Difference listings
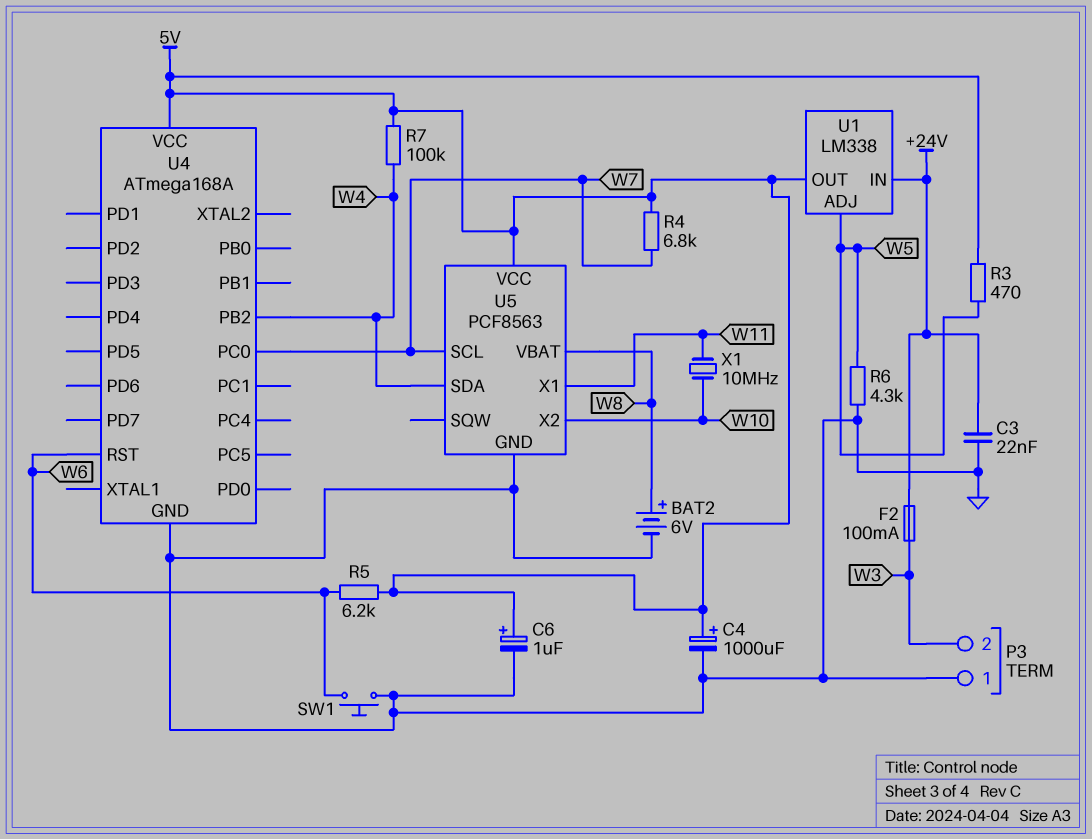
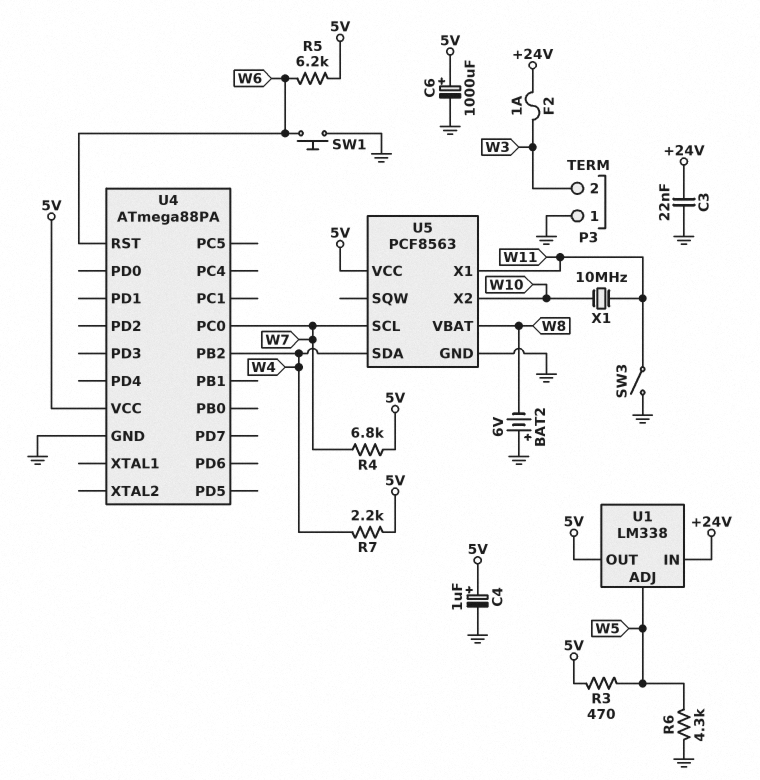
BAT2: 6V (plus W8, minus GND) -> 6V (plus GND, minus W8)
C4: 1000uF (plus 5V, minus GND) -> 1uF (plus 5V, minus GND)
C6: 1uF (plus 5V, minus GND) -> 1000uF (plus 5V, minus GND)
F2: 100mA (+24V, W3) -> 1A (+24V, W3)
R7: 100k (5V, W4) -> 2.2k (5V, W4)
SW3: none -> switch (GND, W11)
U4: ATmega168A -> ATmega88PA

— Exercise description —
Only the line containing "R7: 100k (5V, W4) -> 2.2k (5V, W4)" and the lines after it, through the end of the data, should be copied, exactly as they are.

— Answer for the task —
R7: 100k (5V, W4) -> 2.2k (5V, W4)
SW3: none -> switch (GND, W11)
U4: ATmega168A -> ATmega88PA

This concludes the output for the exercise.